=== AIM OF THE TASK ===
Return every line below in which "bucket" appears.

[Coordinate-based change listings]
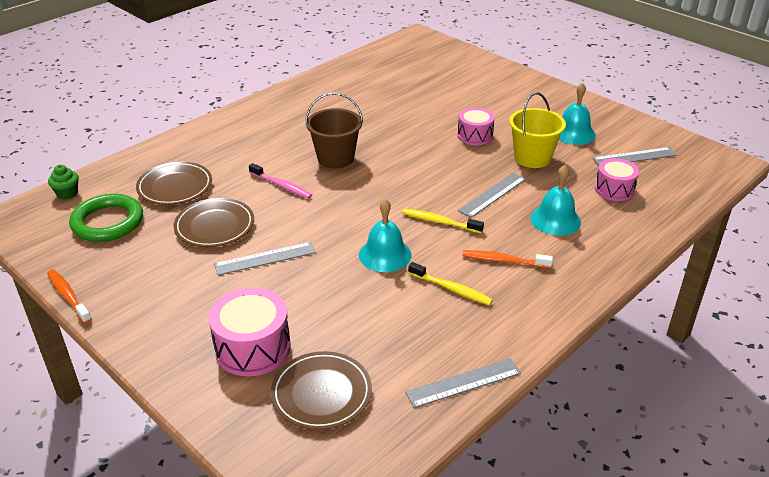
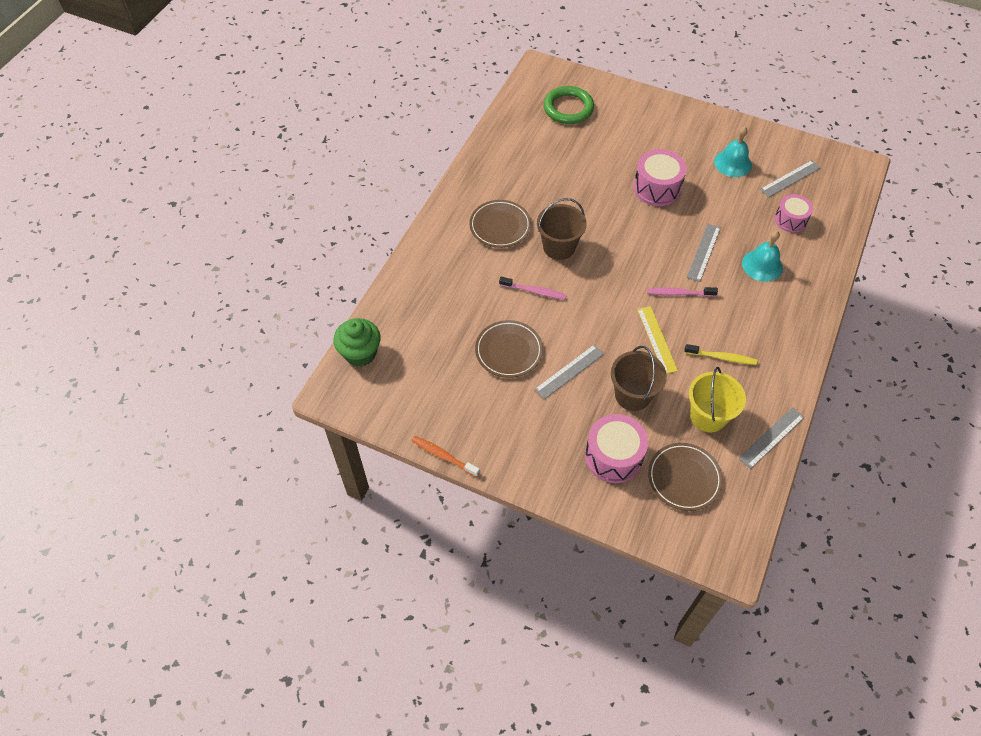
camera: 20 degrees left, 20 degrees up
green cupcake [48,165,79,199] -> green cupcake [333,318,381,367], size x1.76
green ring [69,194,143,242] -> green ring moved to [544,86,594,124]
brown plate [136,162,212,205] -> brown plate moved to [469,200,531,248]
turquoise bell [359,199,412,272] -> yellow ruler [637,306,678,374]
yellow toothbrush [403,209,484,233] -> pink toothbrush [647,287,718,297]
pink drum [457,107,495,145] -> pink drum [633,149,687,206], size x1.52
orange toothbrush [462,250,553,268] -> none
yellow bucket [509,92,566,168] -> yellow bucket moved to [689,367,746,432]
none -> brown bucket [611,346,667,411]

=== ANSWER TO THE PROBLEM ===
yellow bucket [509,92,566,168] -> yellow bucket moved to [689,367,746,432]
none -> brown bucket [611,346,667,411]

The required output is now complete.